» **Material provided**
▼

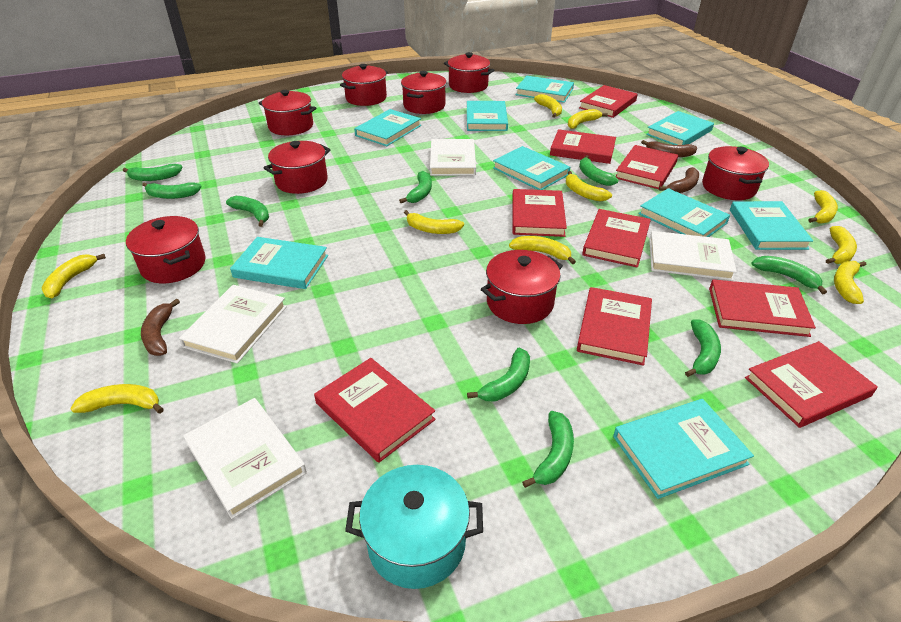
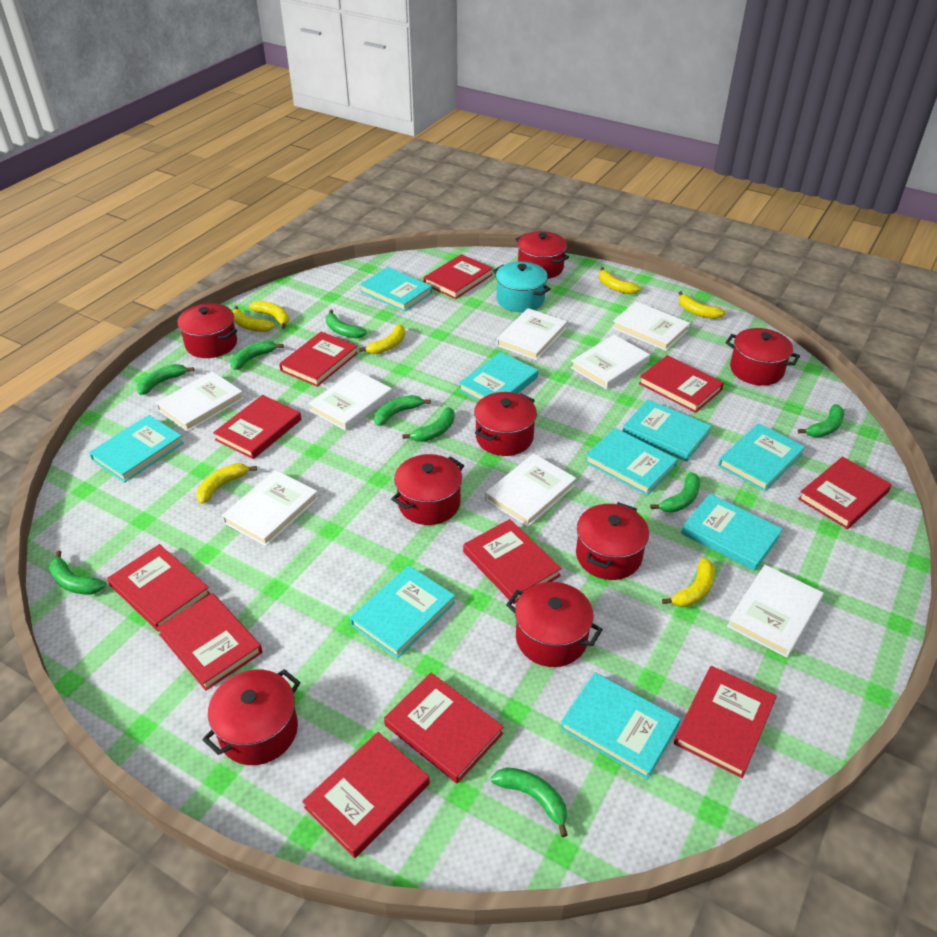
brown banana: 3 -> 0
red book: 9 -> 11
white book: 4 -> 8
yellow banana: 10 -> 7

▲

Repeat the data exactly. Pictures should not appear.

» **Written answer**
brown banana: 3 -> 0
red book: 9 -> 11
white book: 4 -> 8
yellow banana: 10 -> 7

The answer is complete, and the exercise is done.